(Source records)
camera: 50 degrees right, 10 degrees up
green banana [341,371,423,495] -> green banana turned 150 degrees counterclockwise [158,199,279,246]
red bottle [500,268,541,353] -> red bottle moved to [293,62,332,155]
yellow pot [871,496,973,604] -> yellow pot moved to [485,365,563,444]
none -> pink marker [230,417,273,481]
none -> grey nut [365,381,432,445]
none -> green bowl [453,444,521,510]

==

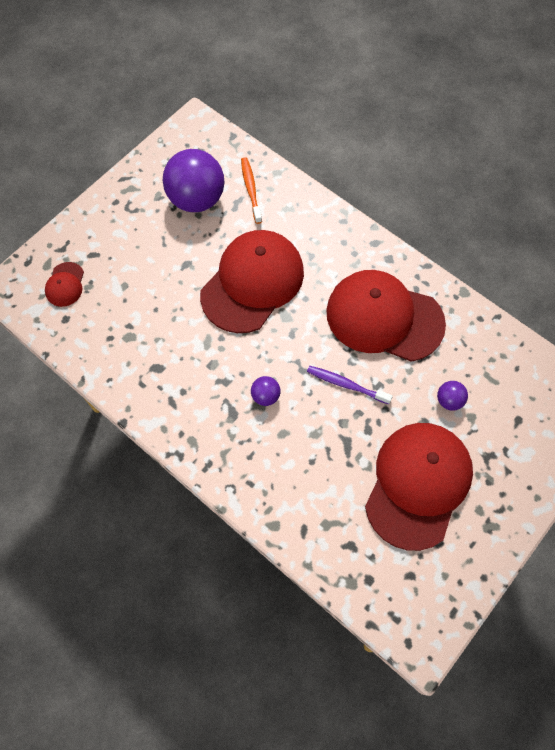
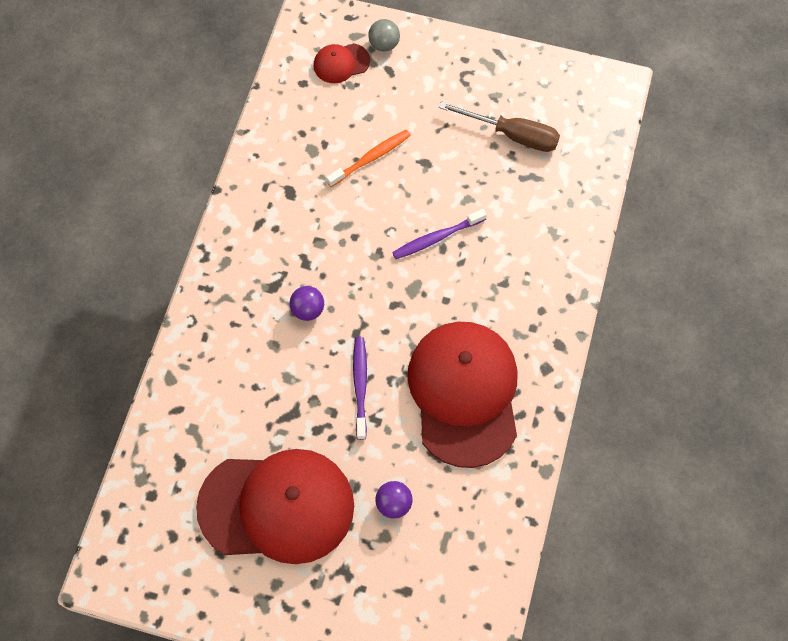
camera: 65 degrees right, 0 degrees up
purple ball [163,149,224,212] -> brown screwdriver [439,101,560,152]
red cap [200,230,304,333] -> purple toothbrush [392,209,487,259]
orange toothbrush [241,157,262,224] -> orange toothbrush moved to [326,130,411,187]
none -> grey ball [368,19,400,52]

==

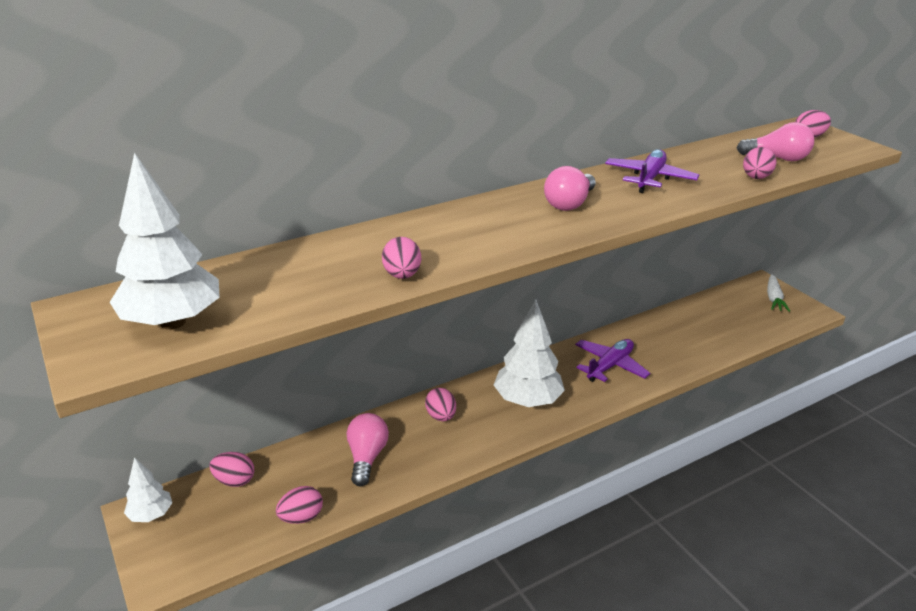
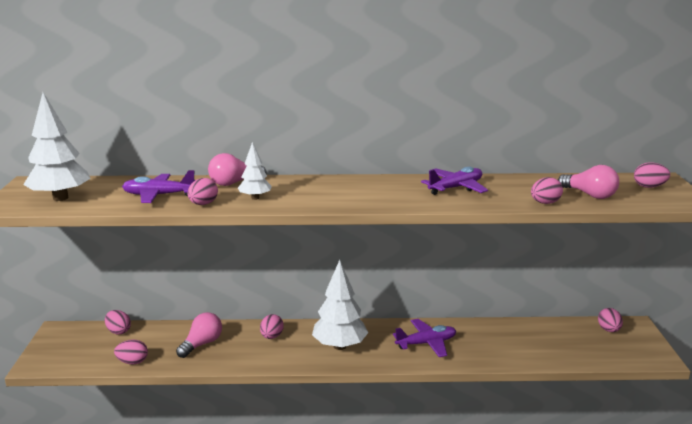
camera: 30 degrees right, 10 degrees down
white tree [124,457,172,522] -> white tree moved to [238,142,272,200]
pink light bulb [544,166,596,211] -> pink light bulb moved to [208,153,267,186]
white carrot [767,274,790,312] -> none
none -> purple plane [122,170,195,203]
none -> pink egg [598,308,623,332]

Problem description: Transcribe the records above from the line holding "camera: 65 degrees right, 0 degrees up" down to the line holding "none -> grey ball [368,19,400,52]", inclusive, without adding anything.

Result of this exercise:
camera: 65 degrees right, 0 degrees up
purple ball [163,149,224,212] -> brown screwdriver [439,101,560,152]
red cap [200,230,304,333] -> purple toothbrush [392,209,487,259]
orange toothbrush [241,157,262,224] -> orange toothbrush moved to [326,130,411,187]
none -> grey ball [368,19,400,52]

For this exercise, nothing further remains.